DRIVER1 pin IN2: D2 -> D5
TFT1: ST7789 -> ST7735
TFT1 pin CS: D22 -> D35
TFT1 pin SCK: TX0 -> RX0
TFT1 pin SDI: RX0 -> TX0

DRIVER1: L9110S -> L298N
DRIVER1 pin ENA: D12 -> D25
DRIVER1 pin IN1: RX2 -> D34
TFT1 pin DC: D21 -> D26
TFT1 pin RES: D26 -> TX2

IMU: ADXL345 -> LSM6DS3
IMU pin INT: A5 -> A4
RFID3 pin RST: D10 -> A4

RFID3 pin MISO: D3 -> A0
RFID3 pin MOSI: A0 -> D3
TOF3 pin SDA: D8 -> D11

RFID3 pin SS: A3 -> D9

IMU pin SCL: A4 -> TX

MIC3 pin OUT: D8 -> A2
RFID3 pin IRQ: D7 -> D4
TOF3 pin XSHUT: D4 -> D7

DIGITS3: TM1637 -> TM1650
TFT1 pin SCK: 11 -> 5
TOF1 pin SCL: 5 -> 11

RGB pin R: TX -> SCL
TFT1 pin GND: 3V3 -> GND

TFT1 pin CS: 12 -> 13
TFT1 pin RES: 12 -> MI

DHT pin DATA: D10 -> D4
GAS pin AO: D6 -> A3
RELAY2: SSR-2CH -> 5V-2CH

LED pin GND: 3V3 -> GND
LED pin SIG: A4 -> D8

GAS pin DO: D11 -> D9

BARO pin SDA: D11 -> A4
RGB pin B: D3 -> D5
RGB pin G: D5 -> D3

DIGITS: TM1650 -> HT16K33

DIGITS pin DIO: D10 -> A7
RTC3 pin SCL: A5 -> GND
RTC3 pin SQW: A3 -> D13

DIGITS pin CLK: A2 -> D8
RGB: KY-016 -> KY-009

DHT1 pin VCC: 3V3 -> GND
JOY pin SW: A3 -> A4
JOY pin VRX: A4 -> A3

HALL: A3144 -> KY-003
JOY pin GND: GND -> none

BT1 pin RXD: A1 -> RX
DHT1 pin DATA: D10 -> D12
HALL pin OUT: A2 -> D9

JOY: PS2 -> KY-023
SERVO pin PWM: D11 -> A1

◆ **TASK TO COMPLETE**
Which lines above hold the string "DATA"? Please copy all of them.

◆ **ANSWER AREA**
DHT pin DATA: D10 -> D4
DHT1 pin DATA: D10 -> D12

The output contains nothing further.